-------- SUPPLIED ENTRIES

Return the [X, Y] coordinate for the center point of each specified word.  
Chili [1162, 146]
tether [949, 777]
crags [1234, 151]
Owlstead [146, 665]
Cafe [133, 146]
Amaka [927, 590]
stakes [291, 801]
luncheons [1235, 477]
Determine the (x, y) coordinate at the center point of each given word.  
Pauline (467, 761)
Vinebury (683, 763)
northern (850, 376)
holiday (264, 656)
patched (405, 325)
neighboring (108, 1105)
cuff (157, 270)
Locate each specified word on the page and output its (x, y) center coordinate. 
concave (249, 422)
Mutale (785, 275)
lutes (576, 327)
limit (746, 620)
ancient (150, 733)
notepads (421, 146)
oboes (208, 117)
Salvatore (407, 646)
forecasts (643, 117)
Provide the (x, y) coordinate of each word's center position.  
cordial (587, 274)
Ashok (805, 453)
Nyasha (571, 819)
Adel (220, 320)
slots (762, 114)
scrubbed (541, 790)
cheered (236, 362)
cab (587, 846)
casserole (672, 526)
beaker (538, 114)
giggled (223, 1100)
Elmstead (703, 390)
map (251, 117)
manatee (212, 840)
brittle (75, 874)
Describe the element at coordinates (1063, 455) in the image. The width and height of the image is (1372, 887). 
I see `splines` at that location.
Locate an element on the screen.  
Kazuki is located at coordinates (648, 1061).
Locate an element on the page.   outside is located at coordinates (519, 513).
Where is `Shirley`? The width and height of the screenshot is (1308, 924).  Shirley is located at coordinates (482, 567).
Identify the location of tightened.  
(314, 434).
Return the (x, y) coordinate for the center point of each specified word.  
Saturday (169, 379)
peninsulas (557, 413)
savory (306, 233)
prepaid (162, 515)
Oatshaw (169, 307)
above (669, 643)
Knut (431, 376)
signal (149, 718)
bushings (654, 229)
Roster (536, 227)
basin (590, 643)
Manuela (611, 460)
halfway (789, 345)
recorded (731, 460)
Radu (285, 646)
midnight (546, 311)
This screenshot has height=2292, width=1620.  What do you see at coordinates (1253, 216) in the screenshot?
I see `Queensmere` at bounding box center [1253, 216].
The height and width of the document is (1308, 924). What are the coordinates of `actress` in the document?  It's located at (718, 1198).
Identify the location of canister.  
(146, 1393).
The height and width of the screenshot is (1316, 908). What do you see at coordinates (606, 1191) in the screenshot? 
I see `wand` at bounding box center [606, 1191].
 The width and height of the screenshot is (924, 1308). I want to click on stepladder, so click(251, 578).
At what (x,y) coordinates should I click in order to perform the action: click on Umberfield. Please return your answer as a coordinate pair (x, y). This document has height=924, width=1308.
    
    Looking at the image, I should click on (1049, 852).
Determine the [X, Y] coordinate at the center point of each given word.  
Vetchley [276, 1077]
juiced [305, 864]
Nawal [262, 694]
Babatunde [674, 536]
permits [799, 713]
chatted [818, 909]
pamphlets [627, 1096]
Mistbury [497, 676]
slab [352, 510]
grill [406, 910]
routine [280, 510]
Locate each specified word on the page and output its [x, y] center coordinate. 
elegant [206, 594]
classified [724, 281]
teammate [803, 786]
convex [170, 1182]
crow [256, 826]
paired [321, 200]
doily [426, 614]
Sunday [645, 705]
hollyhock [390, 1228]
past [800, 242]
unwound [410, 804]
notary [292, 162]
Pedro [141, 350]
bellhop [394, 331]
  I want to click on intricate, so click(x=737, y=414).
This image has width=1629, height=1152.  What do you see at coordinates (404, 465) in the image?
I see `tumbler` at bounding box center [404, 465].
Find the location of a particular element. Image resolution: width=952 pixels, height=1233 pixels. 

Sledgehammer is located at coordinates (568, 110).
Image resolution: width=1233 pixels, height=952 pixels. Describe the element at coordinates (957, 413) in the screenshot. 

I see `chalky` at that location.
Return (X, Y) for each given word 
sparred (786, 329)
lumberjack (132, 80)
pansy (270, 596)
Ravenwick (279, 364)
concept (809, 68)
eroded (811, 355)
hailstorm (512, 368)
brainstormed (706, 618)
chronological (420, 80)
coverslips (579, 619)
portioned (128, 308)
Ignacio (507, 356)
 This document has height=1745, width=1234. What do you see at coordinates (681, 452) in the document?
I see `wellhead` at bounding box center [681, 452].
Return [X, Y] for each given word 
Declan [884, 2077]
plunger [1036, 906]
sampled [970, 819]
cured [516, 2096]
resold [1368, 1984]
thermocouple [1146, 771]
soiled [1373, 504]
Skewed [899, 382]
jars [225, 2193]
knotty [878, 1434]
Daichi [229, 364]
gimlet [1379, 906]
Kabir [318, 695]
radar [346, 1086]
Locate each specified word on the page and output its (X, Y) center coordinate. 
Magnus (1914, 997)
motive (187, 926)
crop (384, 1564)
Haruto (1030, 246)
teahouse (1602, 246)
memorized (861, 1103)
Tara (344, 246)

----------------

[TASK REQUIREMENTS] Reproduce verbatim every line of the items, from the line containing "pansy (270, 596)" through the final line of the items, both ends included.

[RESPONSE FOR THIS EXERCISE]
pansy (270, 596)
Ravenwick (279, 364)
concept (809, 68)
eroded (811, 355)
hailstorm (512, 368)
brainstormed (706, 618)
chronological (420, 80)
coverslips (579, 619)
portioned (128, 308)
Ignacio (507, 356)
 This document has height=1745, width=1234. What do you see at coordinates (681, 452) in the document?
I see `wellhead` at bounding box center [681, 452].
Return [X, Y] for each given word 
Declan [884, 2077]
plunger [1036, 906]
sampled [970, 819]
cured [516, 2096]
resold [1368, 1984]
thermocouple [1146, 771]
soiled [1373, 504]
Skewed [899, 382]
jars [225, 2193]
knotty [878, 1434]
Daichi [229, 364]
gimlet [1379, 906]
Kabir [318, 695]
radar [346, 1086]
Locate each specified word on the page and output its (X, Y) center coordinate. 
Magnus (1914, 997)
motive (187, 926)
crop (384, 1564)
Haruto (1030, 246)
teahouse (1602, 246)
memorized (861, 1103)
Tara (344, 246)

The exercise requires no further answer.